• [Your goal]: Below are records; please set down exactly the lines from the first through the one containing "none -> purple brick E2 level 2".

• [Exercise input]:
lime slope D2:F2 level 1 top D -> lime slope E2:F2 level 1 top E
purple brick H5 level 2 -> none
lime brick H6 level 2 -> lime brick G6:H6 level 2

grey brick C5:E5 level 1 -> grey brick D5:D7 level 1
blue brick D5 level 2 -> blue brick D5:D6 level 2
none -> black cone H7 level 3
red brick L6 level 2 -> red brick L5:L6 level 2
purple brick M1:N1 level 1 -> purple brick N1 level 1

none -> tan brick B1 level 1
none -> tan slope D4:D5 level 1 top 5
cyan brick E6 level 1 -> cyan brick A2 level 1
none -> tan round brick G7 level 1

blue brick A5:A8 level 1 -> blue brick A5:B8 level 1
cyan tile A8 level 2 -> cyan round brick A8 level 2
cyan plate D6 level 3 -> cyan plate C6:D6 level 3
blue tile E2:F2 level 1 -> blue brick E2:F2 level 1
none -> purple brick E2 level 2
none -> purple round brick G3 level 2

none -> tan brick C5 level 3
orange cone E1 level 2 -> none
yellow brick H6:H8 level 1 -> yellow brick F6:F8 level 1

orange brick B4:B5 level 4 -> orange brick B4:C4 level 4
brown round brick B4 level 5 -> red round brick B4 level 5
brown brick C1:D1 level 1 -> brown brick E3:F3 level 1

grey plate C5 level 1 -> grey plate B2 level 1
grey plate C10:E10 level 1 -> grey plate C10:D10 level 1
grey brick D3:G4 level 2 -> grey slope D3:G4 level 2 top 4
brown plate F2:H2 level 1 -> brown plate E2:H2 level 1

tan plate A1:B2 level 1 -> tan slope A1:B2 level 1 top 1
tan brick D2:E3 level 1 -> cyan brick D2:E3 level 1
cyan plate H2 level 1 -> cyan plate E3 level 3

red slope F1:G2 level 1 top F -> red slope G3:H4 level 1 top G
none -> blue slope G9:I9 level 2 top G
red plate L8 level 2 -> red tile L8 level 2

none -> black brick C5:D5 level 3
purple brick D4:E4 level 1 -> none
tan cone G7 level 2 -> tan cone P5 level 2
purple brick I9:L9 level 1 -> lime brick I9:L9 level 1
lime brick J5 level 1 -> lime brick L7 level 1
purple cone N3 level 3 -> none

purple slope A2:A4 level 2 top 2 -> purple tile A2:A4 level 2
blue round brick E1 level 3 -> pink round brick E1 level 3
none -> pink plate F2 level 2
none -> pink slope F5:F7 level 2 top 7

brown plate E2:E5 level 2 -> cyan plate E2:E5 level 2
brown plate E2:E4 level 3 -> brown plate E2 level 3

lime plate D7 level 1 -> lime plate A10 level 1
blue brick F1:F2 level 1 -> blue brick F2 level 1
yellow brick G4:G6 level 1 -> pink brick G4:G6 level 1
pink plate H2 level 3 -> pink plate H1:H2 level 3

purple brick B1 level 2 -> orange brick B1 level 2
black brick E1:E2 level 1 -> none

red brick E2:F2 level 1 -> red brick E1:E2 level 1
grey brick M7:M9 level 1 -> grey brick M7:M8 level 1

• [Result of this exercise]:
lime slope D2:F2 level 1 top D -> lime slope E2:F2 level 1 top E
purple brick H5 level 2 -> none
lime brick H6 level 2 -> lime brick G6:H6 level 2

grey brick C5:E5 level 1 -> grey brick D5:D7 level 1
blue brick D5 level 2 -> blue brick D5:D6 level 2
none -> black cone H7 level 3
red brick L6 level 2 -> red brick L5:L6 level 2
purple brick M1:N1 level 1 -> purple brick N1 level 1

none -> tan brick B1 level 1
none -> tan slope D4:D5 level 1 top 5
cyan brick E6 level 1 -> cyan brick A2 level 1
none -> tan round brick G7 level 1

blue brick A5:A8 level 1 -> blue brick A5:B8 level 1
cyan tile A8 level 2 -> cyan round brick A8 level 2
cyan plate D6 level 3 -> cyan plate C6:D6 level 3
blue tile E2:F2 level 1 -> blue brick E2:F2 level 1
none -> purple brick E2 level 2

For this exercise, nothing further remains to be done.